[Object matching data]

_ _ _

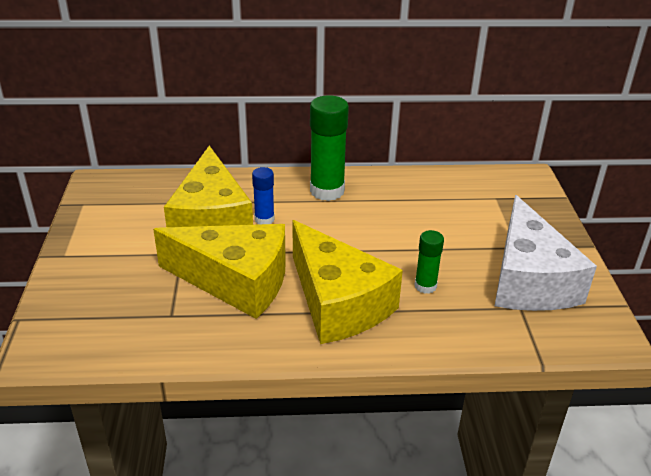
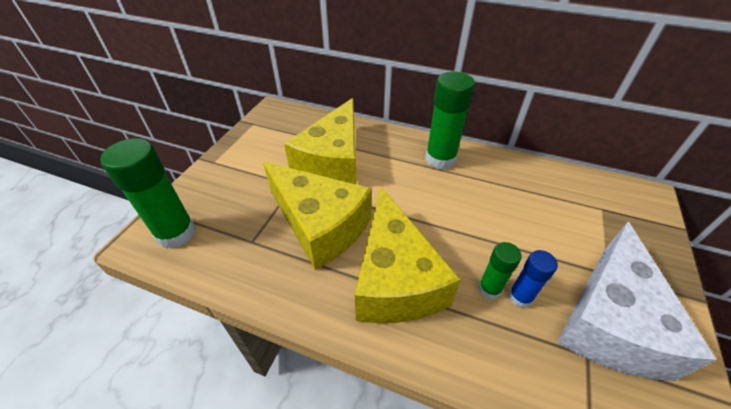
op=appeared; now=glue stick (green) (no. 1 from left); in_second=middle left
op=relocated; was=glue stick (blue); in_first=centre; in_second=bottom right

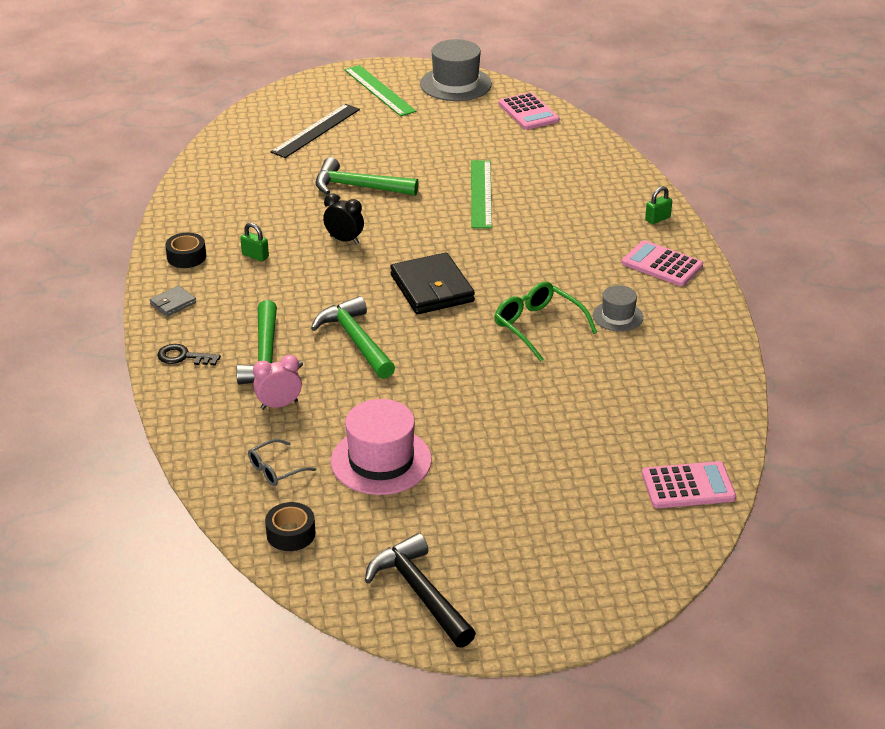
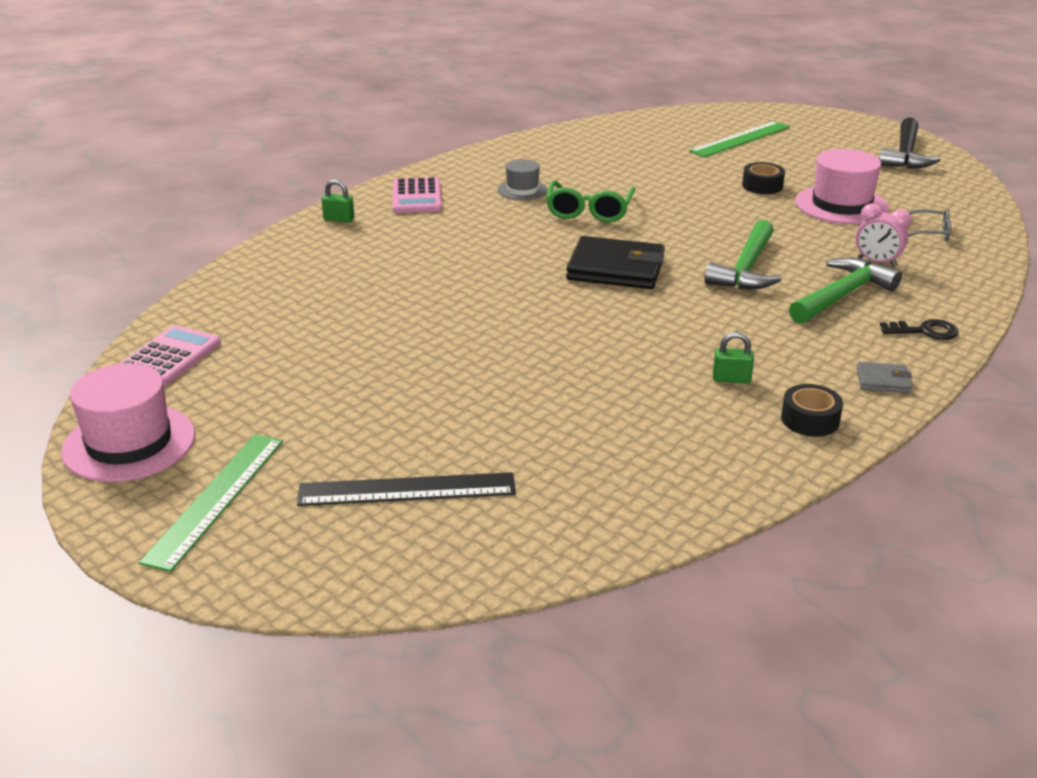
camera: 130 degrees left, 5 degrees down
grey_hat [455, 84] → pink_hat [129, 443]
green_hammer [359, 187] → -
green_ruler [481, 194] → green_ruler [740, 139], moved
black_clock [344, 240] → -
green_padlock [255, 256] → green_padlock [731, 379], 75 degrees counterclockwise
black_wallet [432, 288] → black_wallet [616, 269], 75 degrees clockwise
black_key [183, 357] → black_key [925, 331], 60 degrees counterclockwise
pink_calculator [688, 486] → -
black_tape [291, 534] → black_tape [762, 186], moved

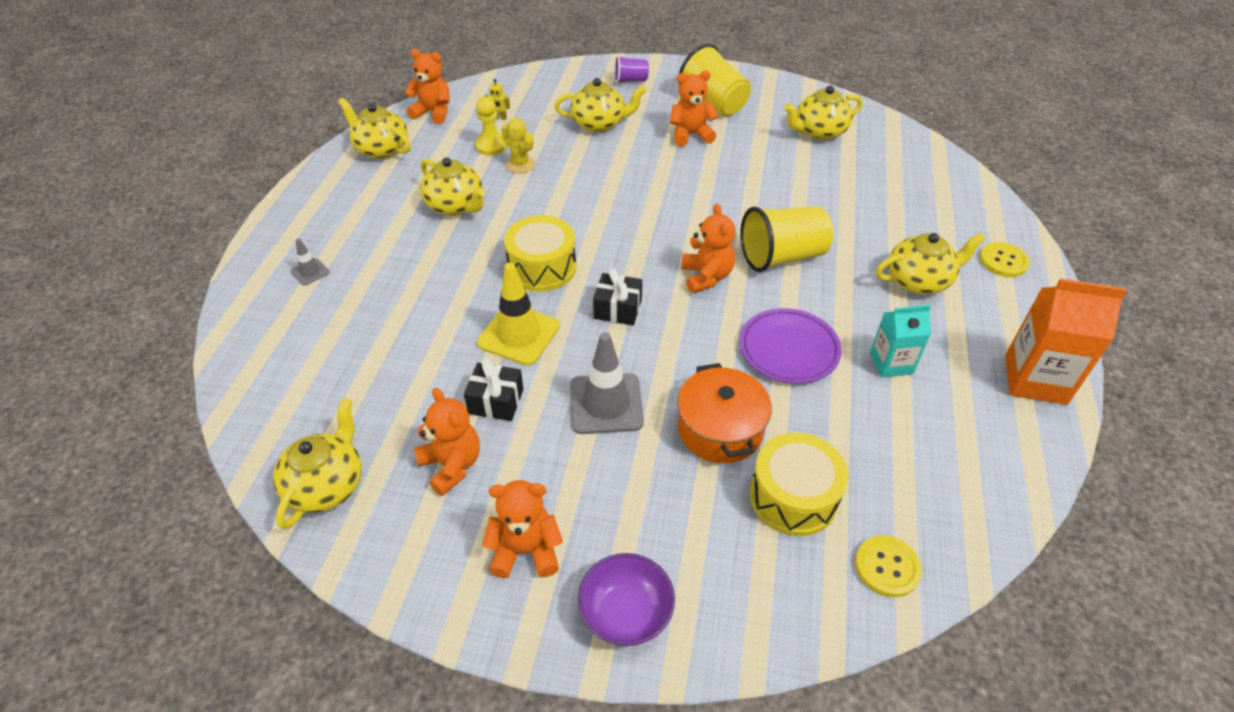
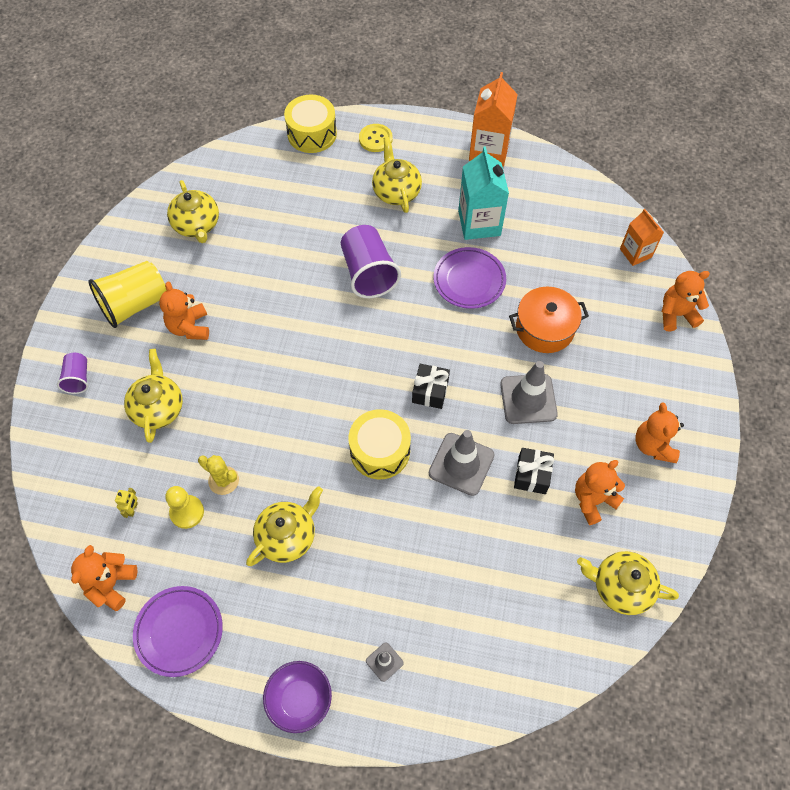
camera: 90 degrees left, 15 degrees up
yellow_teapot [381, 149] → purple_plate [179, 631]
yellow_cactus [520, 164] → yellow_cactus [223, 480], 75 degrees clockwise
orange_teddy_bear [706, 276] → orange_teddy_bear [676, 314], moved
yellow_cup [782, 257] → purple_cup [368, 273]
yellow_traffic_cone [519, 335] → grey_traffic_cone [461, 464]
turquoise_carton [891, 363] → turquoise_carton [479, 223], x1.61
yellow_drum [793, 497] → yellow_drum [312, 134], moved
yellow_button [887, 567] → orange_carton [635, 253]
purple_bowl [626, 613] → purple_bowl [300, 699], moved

_ _ _

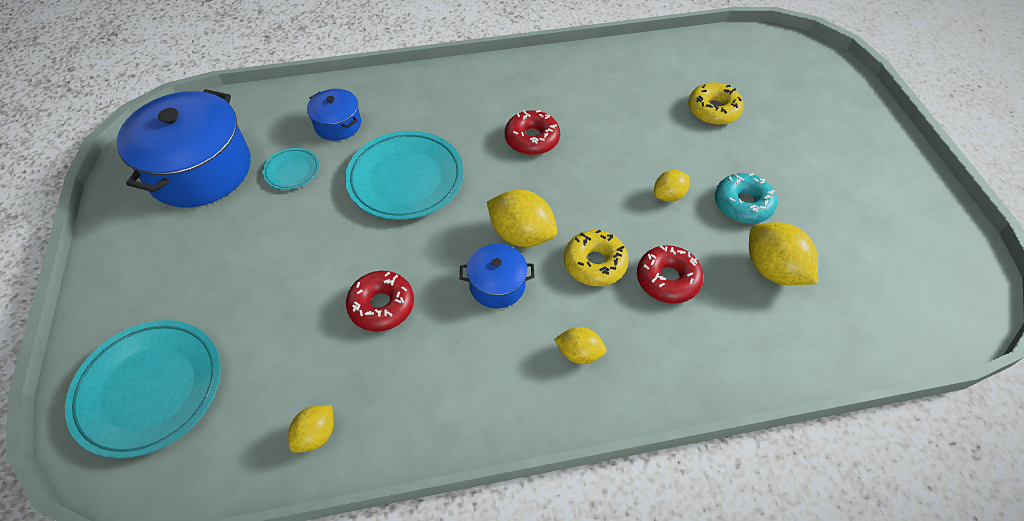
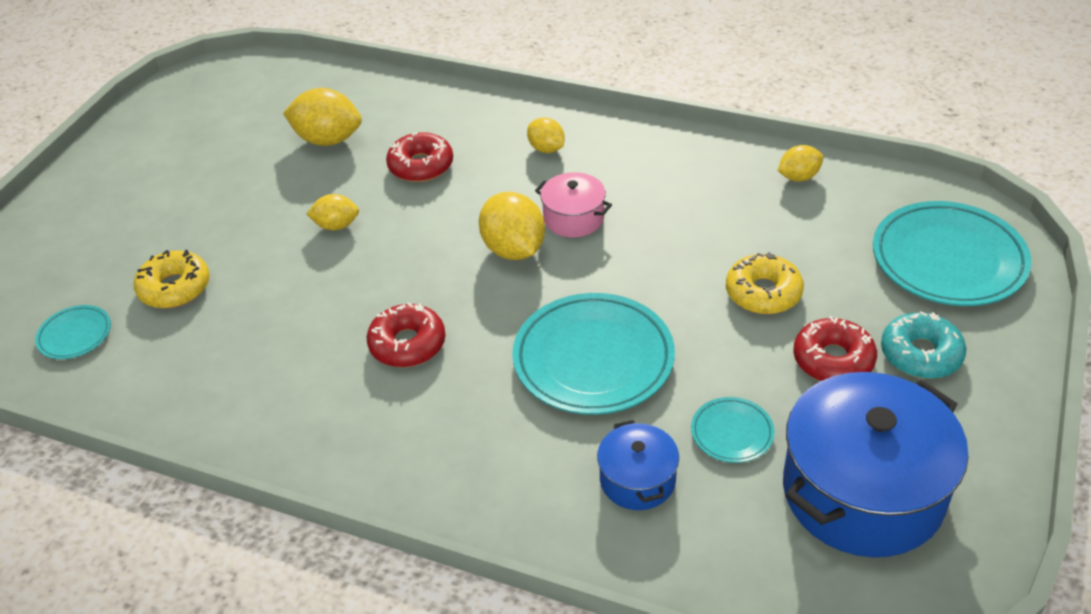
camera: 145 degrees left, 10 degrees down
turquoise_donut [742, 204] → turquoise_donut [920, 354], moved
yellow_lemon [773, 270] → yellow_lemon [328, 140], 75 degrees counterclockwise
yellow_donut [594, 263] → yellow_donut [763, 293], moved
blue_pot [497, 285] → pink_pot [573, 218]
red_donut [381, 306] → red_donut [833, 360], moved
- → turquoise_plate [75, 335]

_ _ _

◆ **DESCRIPTION OF THE TASK**
Copy out, word for word, the part of the entries above that begins at the line with "camera: 130 degrees left, 5 degrees down" and ends at the line with "pink_calculator [688, 486]", including both.

◆ **REPLY TO THE TASK**
camera: 130 degrees left, 5 degrees down
grey_hat [455, 84] → pink_hat [129, 443]
green_hammer [359, 187] → -
green_ruler [481, 194] → green_ruler [740, 139], moved
black_clock [344, 240] → -
green_padlock [255, 256] → green_padlock [731, 379], 75 degrees counterclockwise
black_wallet [432, 288] → black_wallet [616, 269], 75 degrees clockwise
black_key [183, 357] → black_key [925, 331], 60 degrees counterclockwise
pink_calculator [688, 486] → -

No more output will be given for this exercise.